*SOURCE MATERIAL:*
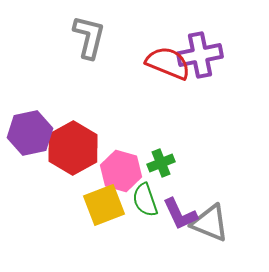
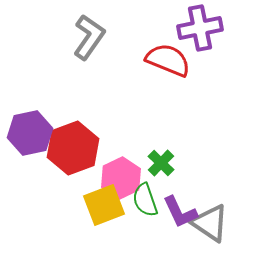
gray L-shape: rotated 21 degrees clockwise
purple cross: moved 27 px up
red semicircle: moved 3 px up
red hexagon: rotated 9 degrees clockwise
green cross: rotated 24 degrees counterclockwise
pink hexagon: moved 7 px down; rotated 18 degrees clockwise
purple L-shape: moved 2 px up
gray triangle: rotated 12 degrees clockwise
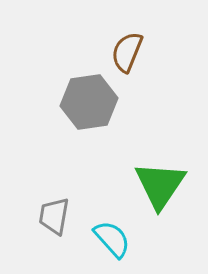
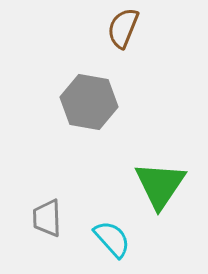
brown semicircle: moved 4 px left, 24 px up
gray hexagon: rotated 18 degrees clockwise
gray trapezoid: moved 7 px left, 2 px down; rotated 12 degrees counterclockwise
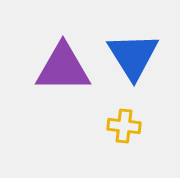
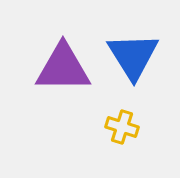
yellow cross: moved 2 px left, 1 px down; rotated 12 degrees clockwise
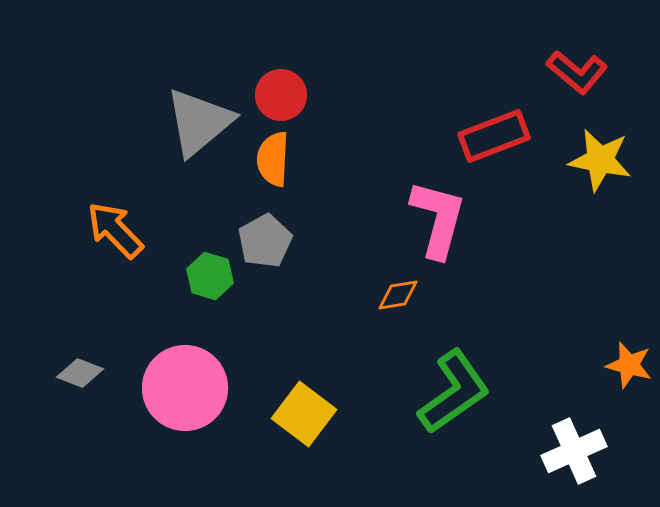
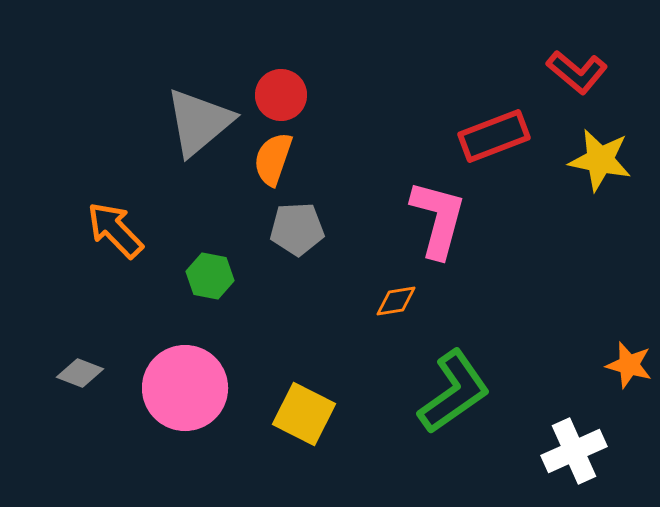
orange semicircle: rotated 16 degrees clockwise
gray pentagon: moved 32 px right, 12 px up; rotated 26 degrees clockwise
green hexagon: rotated 6 degrees counterclockwise
orange diamond: moved 2 px left, 6 px down
yellow square: rotated 10 degrees counterclockwise
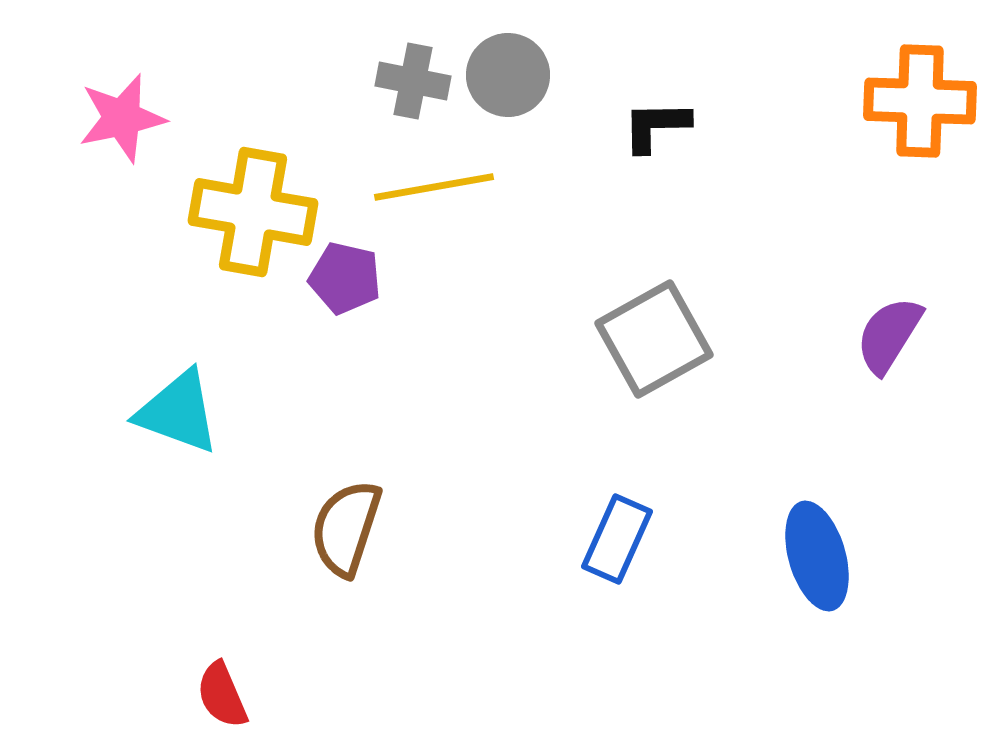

*REQUIRED WORK:*
Copy all the rows above, leaving out the picture lines, and swap every "counterclockwise" for "anticlockwise" without changing anything else.

*FINAL ANSWER:*
gray L-shape: rotated 21 degrees clockwise
purple cross: moved 27 px up
red semicircle: moved 3 px up
red hexagon: rotated 9 degrees clockwise
green cross: rotated 24 degrees anticlockwise
pink hexagon: moved 7 px down; rotated 18 degrees clockwise
purple L-shape: moved 2 px up
gray triangle: rotated 12 degrees clockwise
brown semicircle: moved 4 px left, 24 px up
gray hexagon: rotated 18 degrees clockwise
gray trapezoid: moved 7 px left, 2 px down; rotated 12 degrees anticlockwise
yellow cross: moved 2 px left, 1 px down; rotated 12 degrees clockwise
orange semicircle: rotated 16 degrees clockwise
gray pentagon: moved 32 px right, 12 px up; rotated 26 degrees clockwise
green hexagon: rotated 6 degrees anticlockwise
orange diamond: moved 2 px left, 6 px down
yellow square: rotated 10 degrees anticlockwise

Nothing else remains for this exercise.